Directions
Identify each line in the entries below that contains the string "place", and copy every such line in full. Matching is case-sensitive.

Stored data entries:
* * *
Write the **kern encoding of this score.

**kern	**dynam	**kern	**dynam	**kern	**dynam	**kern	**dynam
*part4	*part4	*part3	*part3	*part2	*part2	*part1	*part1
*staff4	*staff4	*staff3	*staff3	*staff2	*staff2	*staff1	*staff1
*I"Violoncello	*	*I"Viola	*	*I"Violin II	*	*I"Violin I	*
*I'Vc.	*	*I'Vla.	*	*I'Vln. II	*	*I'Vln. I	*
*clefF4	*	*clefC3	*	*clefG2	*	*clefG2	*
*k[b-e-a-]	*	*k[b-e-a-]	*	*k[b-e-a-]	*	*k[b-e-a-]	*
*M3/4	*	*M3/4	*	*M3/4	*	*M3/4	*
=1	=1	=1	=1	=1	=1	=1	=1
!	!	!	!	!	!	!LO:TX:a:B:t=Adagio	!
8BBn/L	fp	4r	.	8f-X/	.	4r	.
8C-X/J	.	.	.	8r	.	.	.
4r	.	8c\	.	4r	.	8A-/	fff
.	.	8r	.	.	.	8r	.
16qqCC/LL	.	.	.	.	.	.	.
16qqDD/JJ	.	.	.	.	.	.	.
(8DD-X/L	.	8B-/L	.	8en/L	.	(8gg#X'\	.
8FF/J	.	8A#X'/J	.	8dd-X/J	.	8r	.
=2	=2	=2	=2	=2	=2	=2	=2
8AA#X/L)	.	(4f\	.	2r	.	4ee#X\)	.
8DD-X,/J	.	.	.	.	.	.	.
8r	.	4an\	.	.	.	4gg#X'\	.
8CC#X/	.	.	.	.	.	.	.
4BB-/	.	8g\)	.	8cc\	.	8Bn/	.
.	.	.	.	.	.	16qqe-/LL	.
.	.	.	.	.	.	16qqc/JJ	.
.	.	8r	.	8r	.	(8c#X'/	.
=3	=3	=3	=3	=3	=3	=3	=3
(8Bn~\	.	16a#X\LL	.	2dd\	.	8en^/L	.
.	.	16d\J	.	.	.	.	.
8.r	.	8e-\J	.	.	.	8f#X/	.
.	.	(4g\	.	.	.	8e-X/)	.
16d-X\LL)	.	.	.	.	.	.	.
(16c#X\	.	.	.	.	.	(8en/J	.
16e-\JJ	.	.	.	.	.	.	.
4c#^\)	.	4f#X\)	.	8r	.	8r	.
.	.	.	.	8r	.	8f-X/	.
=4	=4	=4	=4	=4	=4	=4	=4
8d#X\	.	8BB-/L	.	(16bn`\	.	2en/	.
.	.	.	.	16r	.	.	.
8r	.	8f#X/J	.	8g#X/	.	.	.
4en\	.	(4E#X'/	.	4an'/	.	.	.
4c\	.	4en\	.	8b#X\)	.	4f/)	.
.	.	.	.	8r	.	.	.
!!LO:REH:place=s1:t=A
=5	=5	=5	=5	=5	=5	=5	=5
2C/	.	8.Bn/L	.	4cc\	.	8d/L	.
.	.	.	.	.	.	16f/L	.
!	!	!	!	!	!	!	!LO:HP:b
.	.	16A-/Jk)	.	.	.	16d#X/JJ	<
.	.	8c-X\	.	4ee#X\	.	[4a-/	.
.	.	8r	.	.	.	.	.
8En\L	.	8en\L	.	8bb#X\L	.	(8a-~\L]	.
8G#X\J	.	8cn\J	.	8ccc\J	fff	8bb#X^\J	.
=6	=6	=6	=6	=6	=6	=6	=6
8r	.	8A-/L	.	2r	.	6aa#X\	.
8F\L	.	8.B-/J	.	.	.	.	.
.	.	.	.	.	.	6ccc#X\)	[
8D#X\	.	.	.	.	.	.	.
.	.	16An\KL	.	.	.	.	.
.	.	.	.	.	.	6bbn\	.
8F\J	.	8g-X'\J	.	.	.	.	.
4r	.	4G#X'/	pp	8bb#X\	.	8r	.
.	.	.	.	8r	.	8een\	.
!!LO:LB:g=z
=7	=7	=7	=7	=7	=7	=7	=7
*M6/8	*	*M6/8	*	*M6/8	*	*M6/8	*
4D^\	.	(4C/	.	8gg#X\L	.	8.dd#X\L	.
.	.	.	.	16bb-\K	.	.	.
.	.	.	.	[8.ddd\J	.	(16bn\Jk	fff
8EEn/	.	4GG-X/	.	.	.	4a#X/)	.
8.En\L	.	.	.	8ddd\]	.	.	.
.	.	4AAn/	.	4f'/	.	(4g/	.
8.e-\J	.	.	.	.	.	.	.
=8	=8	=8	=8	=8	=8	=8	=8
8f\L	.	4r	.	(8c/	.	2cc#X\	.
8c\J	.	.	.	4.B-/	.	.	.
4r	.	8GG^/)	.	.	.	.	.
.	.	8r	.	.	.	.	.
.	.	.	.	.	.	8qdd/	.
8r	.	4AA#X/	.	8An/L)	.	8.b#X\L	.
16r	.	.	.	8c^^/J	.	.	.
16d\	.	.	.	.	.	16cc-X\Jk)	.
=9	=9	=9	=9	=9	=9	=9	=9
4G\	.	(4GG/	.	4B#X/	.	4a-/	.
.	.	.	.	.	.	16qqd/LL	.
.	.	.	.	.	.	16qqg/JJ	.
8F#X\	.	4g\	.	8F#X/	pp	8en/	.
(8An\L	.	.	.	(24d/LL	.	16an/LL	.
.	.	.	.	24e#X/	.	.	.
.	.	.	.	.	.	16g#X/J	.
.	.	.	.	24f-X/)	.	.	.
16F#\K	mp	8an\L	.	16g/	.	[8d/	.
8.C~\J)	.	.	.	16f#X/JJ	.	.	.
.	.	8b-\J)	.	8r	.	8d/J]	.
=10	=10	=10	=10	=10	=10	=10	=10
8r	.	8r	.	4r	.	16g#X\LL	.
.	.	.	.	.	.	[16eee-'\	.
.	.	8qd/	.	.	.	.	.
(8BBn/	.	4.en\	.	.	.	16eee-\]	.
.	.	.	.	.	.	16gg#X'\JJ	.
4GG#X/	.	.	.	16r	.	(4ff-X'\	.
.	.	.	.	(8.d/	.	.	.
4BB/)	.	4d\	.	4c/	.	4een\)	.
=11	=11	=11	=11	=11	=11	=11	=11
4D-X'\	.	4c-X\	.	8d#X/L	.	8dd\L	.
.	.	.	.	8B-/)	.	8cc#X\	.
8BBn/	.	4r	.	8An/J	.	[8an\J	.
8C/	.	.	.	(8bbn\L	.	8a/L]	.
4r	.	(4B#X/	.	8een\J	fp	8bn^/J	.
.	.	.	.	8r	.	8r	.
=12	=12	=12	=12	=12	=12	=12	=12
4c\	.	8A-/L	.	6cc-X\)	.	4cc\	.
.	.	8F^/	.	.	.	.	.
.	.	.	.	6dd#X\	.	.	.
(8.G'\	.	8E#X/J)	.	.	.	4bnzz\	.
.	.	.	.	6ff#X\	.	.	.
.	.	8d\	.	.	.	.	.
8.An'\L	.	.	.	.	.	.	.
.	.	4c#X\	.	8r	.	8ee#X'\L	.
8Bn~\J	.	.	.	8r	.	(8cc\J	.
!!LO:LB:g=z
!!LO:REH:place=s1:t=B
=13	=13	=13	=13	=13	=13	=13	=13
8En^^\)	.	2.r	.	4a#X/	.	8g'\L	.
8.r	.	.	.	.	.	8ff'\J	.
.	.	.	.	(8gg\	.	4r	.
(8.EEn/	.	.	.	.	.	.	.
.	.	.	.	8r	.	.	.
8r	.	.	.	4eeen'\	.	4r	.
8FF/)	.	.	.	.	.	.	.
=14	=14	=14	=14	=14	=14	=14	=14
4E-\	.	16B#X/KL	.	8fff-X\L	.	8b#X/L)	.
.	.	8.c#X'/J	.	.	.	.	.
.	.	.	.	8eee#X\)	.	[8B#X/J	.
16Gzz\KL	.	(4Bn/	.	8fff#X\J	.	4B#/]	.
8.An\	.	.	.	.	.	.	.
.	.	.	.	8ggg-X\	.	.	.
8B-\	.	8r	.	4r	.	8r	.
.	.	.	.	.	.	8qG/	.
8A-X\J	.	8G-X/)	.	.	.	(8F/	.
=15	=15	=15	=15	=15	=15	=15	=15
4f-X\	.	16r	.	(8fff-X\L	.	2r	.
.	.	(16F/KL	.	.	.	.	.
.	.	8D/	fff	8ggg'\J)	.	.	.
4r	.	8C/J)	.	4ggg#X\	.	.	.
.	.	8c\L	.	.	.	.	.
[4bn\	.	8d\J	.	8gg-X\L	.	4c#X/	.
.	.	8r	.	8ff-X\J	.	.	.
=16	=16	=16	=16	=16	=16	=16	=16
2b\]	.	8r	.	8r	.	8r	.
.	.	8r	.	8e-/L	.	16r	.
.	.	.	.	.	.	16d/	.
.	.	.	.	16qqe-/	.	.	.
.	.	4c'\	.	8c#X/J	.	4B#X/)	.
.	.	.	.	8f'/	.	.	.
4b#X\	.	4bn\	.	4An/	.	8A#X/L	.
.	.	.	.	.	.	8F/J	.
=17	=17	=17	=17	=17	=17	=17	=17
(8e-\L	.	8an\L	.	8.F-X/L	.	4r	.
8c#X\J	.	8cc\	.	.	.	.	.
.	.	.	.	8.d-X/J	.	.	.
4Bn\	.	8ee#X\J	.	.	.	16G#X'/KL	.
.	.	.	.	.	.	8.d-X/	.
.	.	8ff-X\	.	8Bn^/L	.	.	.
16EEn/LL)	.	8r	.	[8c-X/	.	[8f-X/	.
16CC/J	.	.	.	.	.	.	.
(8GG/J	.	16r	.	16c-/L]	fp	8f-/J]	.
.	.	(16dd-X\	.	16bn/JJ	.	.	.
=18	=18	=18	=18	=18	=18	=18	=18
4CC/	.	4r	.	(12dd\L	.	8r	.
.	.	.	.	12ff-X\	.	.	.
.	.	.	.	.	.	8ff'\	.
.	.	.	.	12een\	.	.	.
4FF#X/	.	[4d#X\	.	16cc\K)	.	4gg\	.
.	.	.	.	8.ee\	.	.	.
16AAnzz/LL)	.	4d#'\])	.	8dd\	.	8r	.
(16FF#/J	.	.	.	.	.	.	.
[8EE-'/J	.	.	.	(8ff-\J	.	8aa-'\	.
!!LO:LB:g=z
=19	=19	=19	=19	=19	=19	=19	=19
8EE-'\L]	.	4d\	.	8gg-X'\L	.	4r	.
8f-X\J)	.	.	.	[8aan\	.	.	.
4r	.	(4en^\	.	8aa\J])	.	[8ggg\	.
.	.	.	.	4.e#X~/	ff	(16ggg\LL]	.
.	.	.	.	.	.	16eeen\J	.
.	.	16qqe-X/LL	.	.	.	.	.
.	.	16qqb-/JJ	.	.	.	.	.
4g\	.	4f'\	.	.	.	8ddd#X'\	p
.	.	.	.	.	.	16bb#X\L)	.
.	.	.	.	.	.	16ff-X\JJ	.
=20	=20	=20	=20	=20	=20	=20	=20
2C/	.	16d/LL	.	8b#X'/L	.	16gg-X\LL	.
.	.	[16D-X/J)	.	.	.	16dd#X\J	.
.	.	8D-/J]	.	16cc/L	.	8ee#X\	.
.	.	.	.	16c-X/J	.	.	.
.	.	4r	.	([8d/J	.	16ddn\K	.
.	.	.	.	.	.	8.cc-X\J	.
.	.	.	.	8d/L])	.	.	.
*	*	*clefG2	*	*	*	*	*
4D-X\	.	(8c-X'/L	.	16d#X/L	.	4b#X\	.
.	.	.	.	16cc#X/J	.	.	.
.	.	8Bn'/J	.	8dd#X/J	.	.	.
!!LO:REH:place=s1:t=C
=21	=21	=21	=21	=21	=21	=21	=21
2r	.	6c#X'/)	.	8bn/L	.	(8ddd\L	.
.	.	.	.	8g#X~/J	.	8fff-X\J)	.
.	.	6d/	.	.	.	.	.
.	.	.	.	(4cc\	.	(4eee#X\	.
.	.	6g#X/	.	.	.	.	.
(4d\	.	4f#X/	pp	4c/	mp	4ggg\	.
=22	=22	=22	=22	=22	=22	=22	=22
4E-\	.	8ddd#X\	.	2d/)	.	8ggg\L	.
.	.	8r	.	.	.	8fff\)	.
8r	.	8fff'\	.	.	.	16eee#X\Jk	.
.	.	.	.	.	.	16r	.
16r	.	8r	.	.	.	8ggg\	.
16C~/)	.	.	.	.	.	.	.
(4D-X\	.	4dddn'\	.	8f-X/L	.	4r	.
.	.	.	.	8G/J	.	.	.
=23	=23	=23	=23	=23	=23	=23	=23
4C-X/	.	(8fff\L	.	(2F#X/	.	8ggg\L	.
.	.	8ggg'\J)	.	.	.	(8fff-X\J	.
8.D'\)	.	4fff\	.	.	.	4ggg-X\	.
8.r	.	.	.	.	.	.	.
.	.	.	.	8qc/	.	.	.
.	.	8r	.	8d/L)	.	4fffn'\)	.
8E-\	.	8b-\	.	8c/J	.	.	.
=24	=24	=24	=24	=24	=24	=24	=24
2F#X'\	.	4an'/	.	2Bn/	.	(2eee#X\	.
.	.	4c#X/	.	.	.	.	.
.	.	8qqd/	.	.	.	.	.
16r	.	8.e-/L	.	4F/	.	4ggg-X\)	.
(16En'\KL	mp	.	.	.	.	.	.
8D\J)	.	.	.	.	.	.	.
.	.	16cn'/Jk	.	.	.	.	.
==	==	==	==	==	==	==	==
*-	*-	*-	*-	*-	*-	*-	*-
* * *
Exercise answer
!!LO:REH:place=s1:t=A
!!LO:REH:place=s1:t=B
!!LO:REH:place=s1:t=C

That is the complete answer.